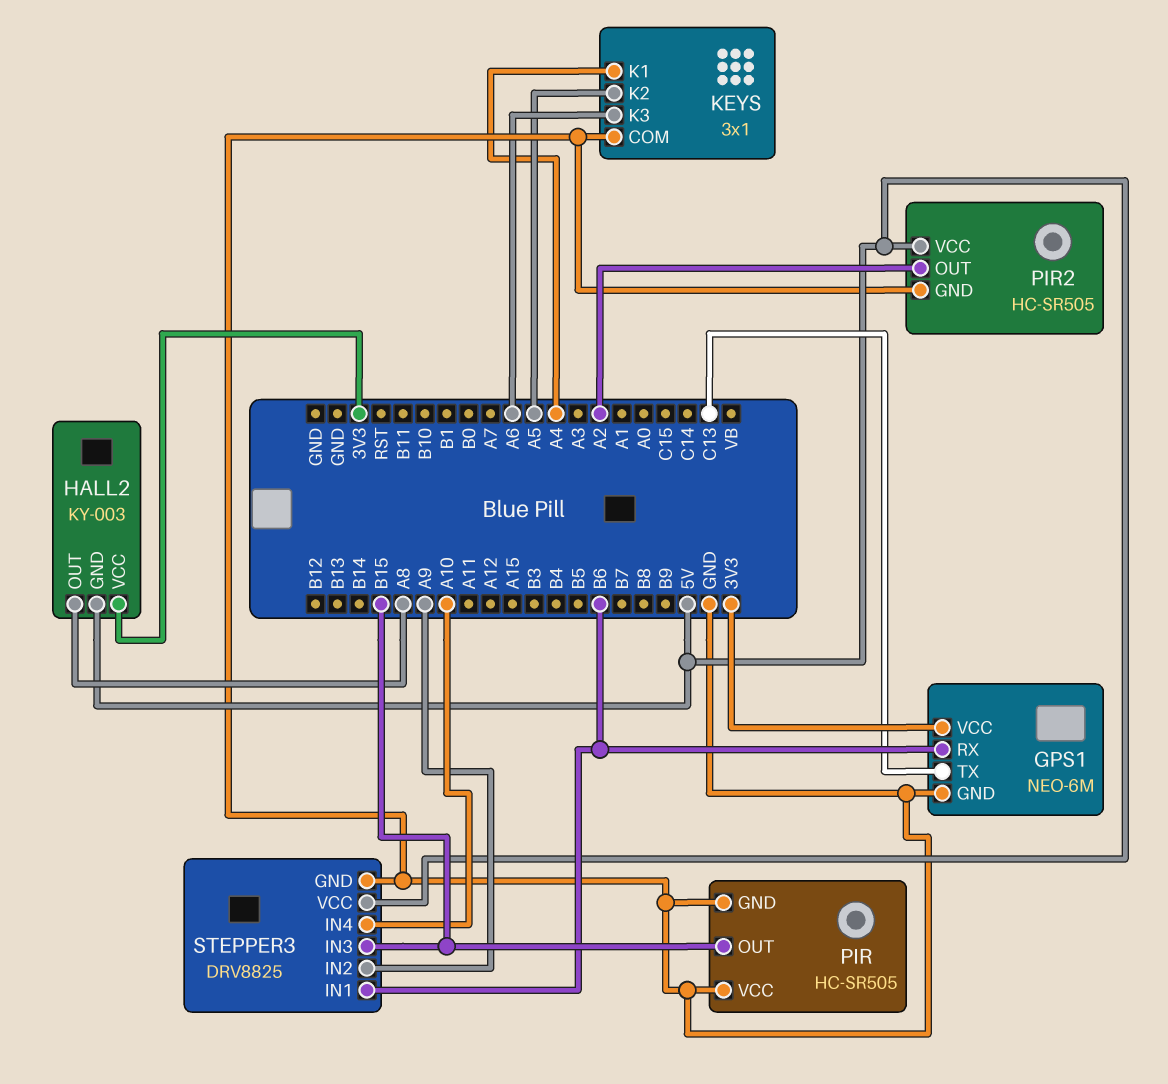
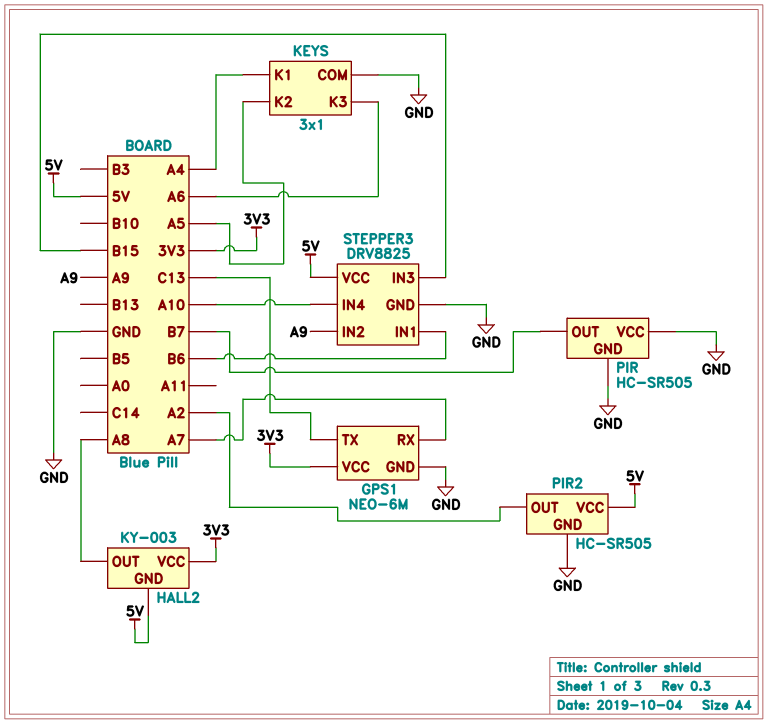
GPS1 pin RX: B6 -> A7
PIR pin OUT: B15 -> B7

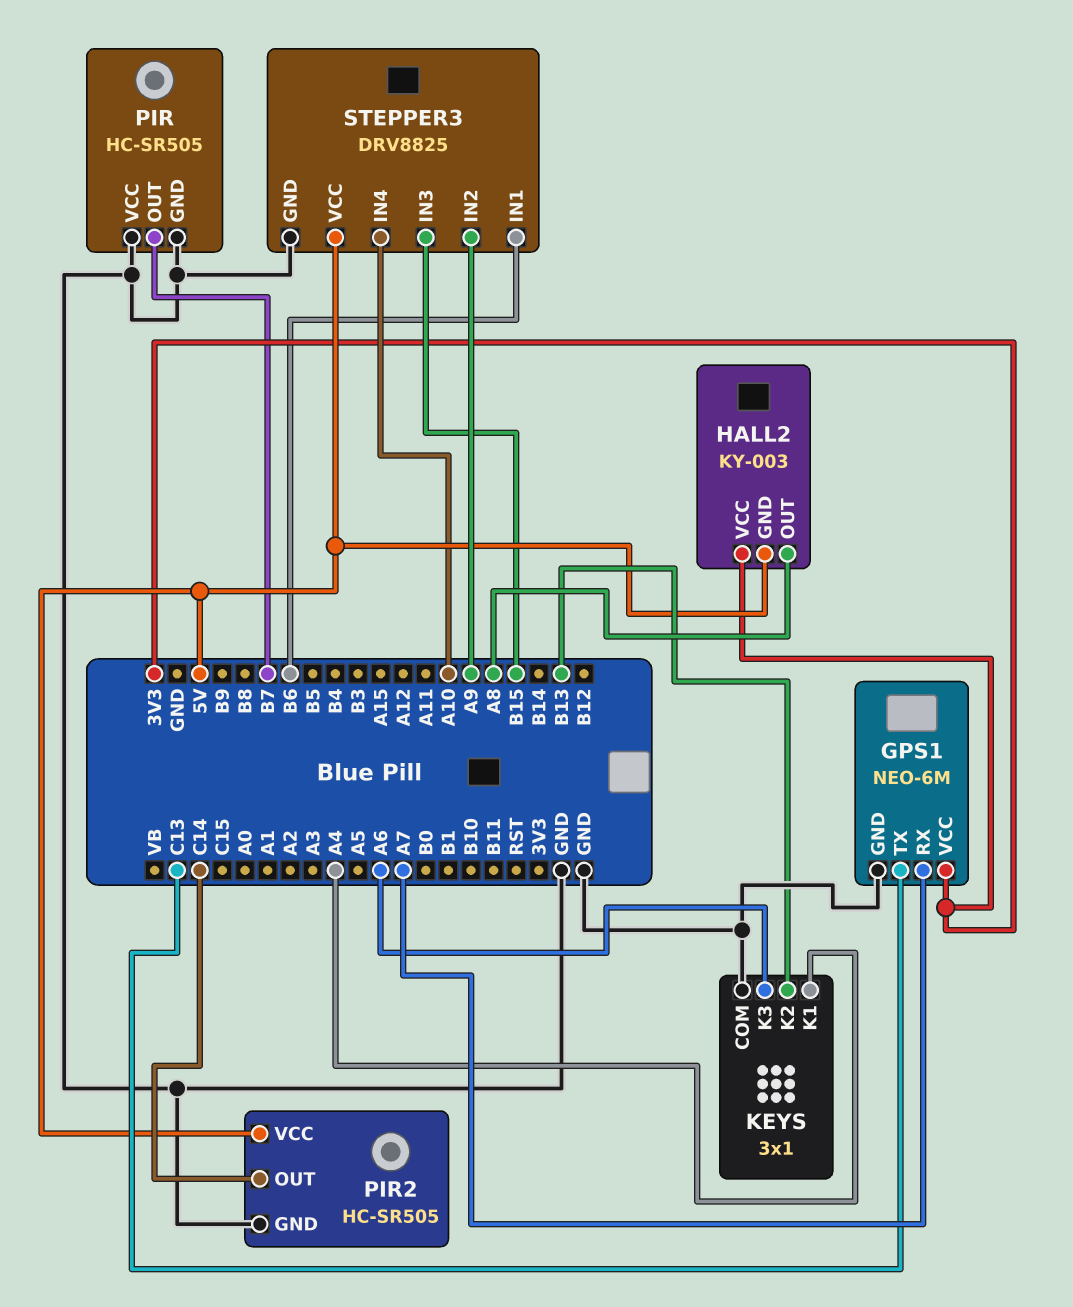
KEYS pin K2: A5 -> B13
PIR2 pin OUT: A2 -> C14

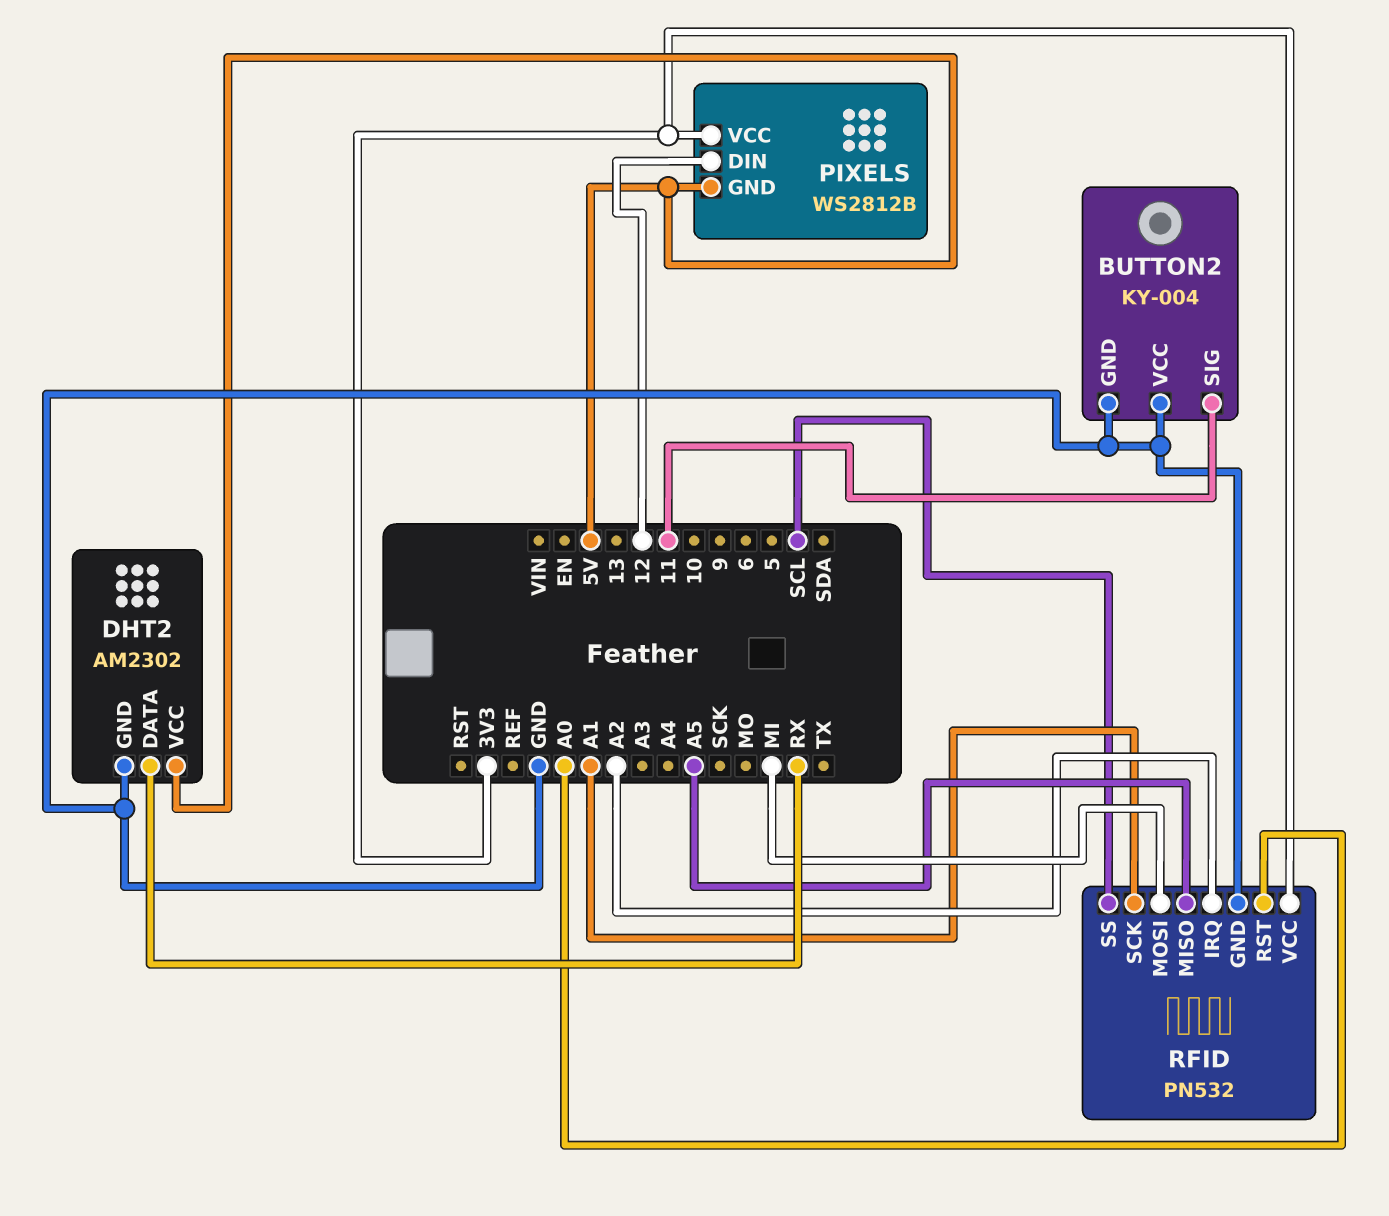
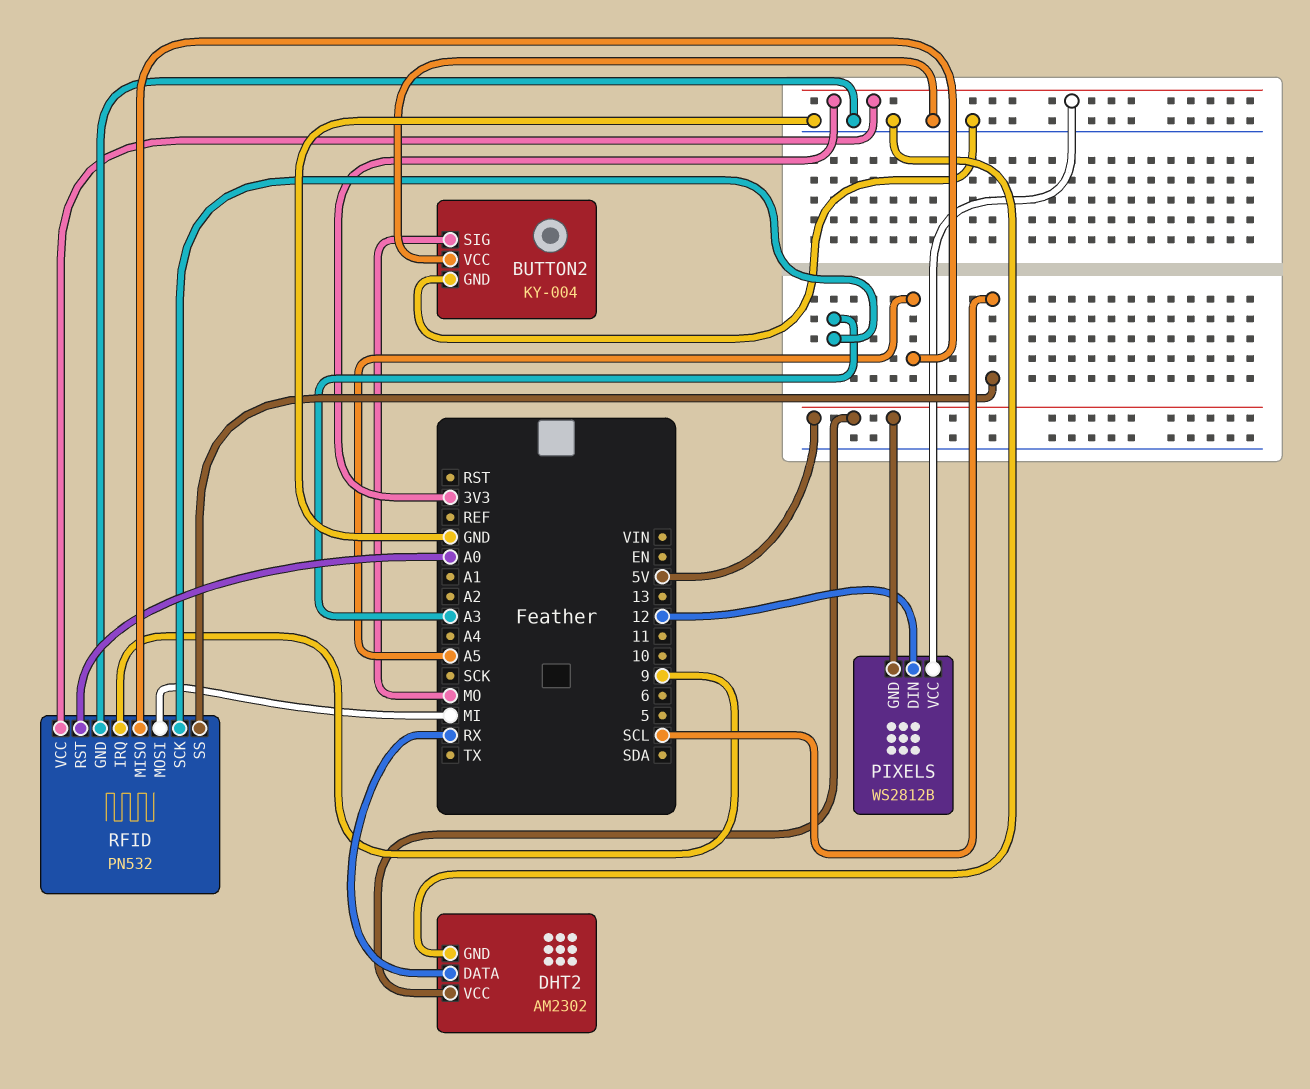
BUTTON2 pin SIG: 11 -> MO
RFID pin IRQ: A2 -> 9
RFID pin SCK: A1 -> A3

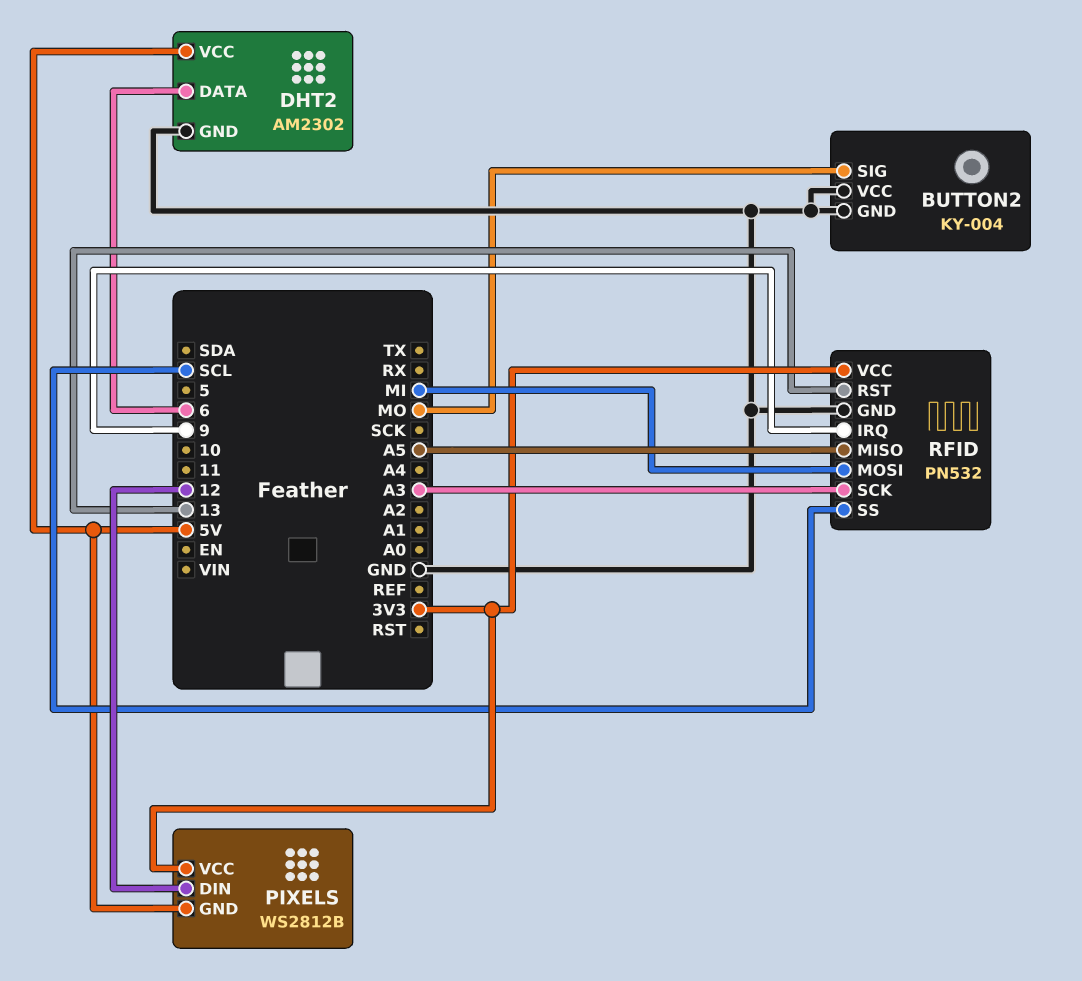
DHT2 pin DATA: RX -> 6
RFID pin RST: A0 -> 13

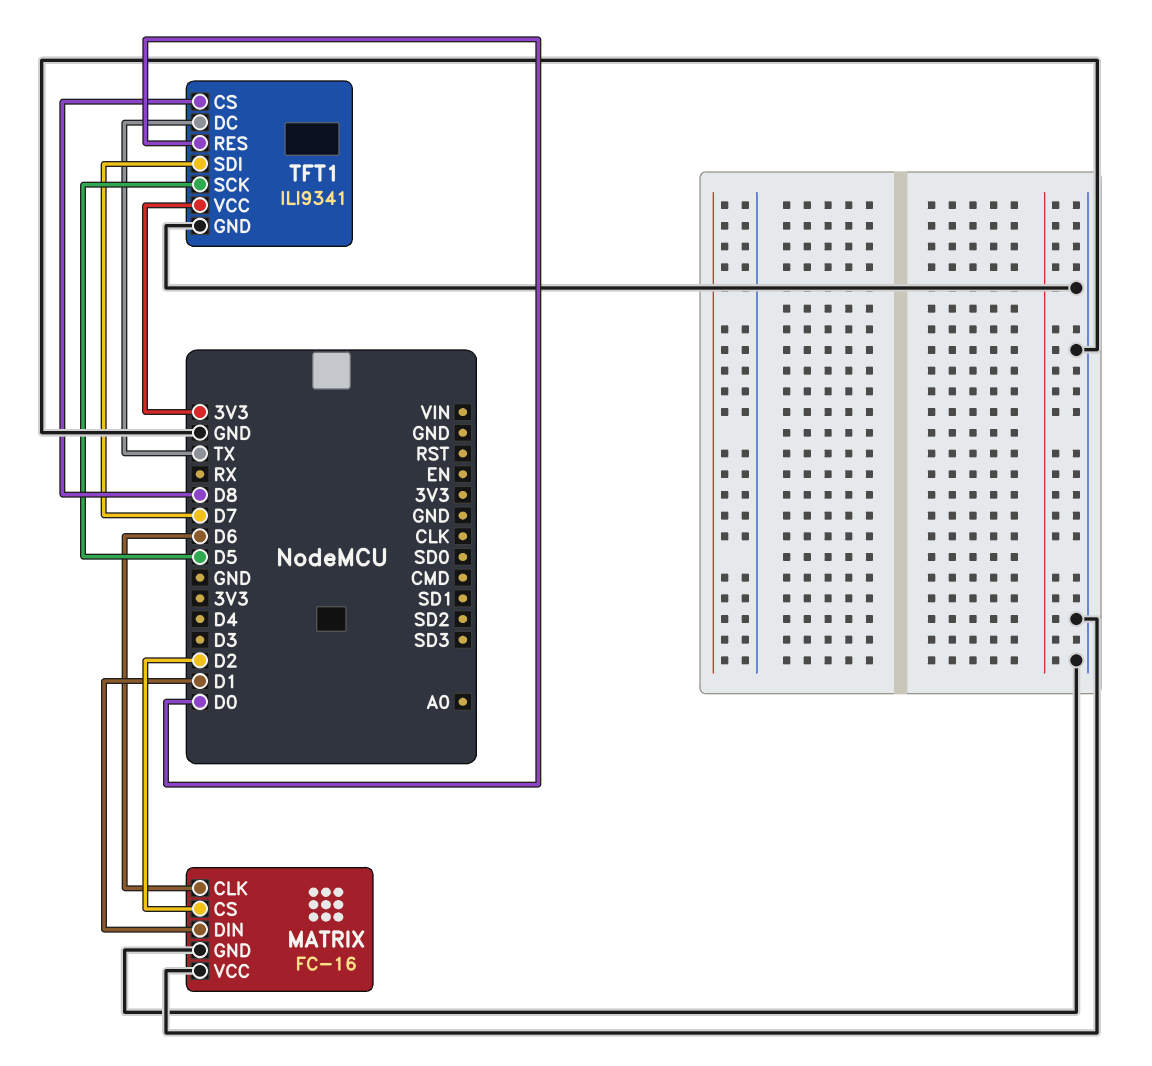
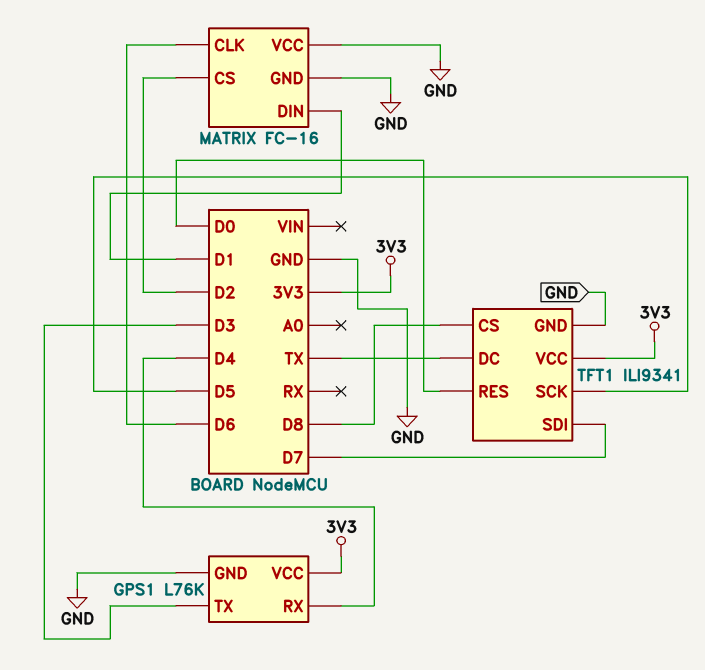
GPS1: none -> L76K
GPS1 pin GND: none -> GND
GPS1 pin RX: none -> D4
GPS1 pin TX: none -> D3
GPS1 pin VCC: none -> 3V3

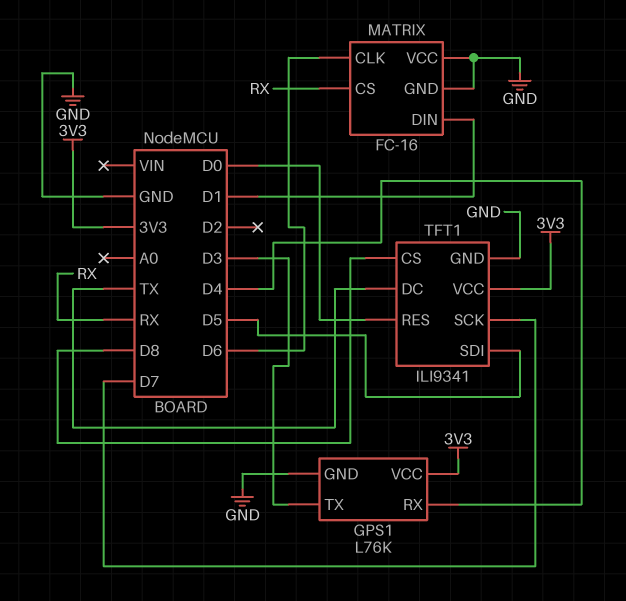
MATRIX pin CS: D2 -> RX
TFT1 pin SCK: D5 -> D7
TFT1 pin SDI: D7 -> D5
◆ ◆ ◆ ◆
**Action item:**
Return the material exactly as given above, picture-free.

**Result for this task:**
GPS1 pin RX: B6 -> A7
PIR pin OUT: B15 -> B7

KEYS pin K2: A5 -> B13
PIR2 pin OUT: A2 -> C14

BUTTON2 pin SIG: 11 -> MO
RFID pin IRQ: A2 -> 9
RFID pin SCK: A1 -> A3

DHT2 pin DATA: RX -> 6
RFID pin RST: A0 -> 13

GPS1: none -> L76K
GPS1 pin GND: none -> GND
GPS1 pin RX: none -> D4
GPS1 pin TX: none -> D3
GPS1 pin VCC: none -> 3V3

MATRIX pin CS: D2 -> RX
TFT1 pin SCK: D5 -> D7
TFT1 pin SDI: D7 -> D5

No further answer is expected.